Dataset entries
****************

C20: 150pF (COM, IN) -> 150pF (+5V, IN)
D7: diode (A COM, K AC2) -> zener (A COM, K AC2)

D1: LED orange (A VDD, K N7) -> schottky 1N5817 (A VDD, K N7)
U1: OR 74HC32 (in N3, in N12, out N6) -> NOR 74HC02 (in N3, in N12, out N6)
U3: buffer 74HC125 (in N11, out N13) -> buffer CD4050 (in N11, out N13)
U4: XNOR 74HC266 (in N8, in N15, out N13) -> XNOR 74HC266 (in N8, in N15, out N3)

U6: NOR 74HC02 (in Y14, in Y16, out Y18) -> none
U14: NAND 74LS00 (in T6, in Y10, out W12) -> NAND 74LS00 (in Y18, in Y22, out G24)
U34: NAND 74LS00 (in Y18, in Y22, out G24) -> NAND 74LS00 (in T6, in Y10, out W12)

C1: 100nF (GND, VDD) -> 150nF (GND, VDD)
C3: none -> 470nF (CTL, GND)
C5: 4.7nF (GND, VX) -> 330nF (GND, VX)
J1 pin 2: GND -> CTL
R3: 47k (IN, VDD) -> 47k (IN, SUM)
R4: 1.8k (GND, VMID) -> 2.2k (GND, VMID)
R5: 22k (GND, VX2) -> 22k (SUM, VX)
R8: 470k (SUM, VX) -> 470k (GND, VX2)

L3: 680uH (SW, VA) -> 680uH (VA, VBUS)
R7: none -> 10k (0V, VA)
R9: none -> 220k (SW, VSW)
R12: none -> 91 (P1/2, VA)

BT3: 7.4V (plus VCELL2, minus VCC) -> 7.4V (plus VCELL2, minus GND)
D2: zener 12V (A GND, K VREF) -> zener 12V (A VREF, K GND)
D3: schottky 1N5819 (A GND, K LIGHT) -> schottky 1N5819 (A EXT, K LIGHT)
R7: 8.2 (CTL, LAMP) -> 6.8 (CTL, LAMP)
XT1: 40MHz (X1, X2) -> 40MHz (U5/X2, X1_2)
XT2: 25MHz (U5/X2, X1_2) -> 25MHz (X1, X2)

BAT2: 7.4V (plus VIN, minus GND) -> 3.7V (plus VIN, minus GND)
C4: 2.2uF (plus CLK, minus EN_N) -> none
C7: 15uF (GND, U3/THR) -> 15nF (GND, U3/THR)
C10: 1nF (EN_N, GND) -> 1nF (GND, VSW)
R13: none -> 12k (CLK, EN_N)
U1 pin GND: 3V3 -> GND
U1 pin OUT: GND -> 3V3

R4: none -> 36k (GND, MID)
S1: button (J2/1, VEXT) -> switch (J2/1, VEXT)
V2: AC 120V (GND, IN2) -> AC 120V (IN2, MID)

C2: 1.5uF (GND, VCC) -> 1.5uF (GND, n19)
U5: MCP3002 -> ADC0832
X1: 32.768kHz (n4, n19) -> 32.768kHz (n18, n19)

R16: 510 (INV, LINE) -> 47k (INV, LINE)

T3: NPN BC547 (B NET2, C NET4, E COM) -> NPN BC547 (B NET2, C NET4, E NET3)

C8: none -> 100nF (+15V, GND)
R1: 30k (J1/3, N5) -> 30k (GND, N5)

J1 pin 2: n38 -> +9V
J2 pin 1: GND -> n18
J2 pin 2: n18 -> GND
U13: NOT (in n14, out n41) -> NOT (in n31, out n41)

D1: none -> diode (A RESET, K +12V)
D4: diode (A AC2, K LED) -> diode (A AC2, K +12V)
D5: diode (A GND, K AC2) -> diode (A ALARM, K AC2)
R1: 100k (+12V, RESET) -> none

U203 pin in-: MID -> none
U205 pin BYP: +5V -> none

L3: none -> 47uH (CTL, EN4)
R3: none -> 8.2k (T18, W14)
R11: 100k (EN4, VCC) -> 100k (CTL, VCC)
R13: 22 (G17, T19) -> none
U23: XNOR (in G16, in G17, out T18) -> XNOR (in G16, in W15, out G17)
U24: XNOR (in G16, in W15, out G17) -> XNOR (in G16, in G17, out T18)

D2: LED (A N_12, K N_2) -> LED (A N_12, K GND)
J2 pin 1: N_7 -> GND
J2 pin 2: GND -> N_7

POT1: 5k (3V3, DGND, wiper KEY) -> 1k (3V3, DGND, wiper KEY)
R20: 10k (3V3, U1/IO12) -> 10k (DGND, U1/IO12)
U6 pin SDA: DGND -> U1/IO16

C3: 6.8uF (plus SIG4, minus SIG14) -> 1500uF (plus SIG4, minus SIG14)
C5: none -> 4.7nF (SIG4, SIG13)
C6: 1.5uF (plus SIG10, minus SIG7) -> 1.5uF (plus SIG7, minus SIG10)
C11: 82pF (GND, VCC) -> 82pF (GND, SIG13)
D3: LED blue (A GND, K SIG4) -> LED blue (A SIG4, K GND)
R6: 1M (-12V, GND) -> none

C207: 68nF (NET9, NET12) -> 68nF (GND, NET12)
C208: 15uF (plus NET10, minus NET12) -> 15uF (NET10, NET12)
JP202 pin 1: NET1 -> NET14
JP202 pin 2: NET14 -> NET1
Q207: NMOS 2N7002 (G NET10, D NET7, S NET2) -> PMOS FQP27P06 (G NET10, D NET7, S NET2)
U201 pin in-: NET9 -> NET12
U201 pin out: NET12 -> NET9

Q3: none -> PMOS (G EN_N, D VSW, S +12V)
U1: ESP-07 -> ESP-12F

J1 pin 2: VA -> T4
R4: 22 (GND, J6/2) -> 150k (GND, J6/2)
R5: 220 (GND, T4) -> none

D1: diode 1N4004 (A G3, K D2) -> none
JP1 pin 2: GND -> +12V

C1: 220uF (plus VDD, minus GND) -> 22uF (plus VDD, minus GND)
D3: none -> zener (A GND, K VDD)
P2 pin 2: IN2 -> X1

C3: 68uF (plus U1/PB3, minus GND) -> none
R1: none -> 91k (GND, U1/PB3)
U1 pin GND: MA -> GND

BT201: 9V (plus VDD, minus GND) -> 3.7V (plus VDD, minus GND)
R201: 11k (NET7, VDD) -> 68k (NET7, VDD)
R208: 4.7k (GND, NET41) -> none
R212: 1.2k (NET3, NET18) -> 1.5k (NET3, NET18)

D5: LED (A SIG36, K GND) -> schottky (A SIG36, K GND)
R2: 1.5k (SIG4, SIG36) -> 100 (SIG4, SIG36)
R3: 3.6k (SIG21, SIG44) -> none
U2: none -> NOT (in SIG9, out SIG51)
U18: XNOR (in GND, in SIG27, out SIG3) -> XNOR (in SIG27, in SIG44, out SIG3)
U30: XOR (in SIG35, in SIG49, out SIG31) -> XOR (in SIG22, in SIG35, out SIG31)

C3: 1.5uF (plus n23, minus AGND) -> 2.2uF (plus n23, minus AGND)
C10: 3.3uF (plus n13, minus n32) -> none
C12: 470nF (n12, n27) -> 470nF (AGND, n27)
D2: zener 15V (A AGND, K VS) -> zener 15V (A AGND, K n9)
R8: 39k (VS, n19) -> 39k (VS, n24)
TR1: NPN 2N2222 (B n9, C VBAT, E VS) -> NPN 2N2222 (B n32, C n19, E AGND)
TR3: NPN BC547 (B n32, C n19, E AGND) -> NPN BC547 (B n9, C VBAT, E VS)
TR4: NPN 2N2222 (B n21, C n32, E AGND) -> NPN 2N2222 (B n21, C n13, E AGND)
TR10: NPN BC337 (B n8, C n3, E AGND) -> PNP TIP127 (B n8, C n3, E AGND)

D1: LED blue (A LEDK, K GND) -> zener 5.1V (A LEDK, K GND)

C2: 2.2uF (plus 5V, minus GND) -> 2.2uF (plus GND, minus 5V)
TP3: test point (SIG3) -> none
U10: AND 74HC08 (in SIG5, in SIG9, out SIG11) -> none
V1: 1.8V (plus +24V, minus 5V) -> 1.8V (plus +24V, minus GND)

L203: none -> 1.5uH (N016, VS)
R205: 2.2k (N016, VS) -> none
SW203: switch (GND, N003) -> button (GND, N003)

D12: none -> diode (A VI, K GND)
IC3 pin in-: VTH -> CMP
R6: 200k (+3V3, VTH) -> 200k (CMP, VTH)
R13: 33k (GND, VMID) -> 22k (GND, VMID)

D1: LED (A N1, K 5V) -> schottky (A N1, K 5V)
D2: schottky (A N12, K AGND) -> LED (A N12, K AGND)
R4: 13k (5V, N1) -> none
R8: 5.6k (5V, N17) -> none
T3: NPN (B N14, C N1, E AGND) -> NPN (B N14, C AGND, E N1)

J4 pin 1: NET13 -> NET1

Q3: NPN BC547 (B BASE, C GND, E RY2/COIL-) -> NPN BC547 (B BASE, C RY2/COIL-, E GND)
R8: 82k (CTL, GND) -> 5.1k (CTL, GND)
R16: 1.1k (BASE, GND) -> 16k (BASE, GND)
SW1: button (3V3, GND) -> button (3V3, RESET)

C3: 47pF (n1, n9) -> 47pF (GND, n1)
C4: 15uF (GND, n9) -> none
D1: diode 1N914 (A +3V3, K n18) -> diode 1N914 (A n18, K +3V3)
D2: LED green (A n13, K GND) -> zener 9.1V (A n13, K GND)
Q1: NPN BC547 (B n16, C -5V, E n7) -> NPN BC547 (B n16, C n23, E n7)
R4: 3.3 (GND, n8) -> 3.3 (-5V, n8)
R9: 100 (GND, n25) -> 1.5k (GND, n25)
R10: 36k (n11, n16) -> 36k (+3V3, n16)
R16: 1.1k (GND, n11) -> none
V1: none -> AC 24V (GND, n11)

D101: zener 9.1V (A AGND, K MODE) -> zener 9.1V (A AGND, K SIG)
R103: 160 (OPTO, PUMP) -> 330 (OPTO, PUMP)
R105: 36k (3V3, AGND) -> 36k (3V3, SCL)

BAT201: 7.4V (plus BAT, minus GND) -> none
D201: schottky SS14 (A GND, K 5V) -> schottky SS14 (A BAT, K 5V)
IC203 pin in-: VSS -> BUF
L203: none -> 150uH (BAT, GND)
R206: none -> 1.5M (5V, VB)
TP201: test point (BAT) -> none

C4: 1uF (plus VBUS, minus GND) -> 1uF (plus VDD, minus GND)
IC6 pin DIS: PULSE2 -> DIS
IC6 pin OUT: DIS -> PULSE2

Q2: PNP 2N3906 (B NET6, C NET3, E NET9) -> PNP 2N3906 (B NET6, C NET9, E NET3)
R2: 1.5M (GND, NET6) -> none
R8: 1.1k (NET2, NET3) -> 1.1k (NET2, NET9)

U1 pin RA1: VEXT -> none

****************

§ **WORK ORDER**
I need each line of the entries that holds the string "VBAT" located and copied.

§ **ANSWER TO THIS TASK**
TR1: NPN 2N2222 (B n9, C VBAT, E VS) -> NPN 2N2222 (B n32, C n19, E AGND)
TR3: NPN BC547 (B n32, C n19, E AGND) -> NPN BC547 (B n9, C VBAT, E VS)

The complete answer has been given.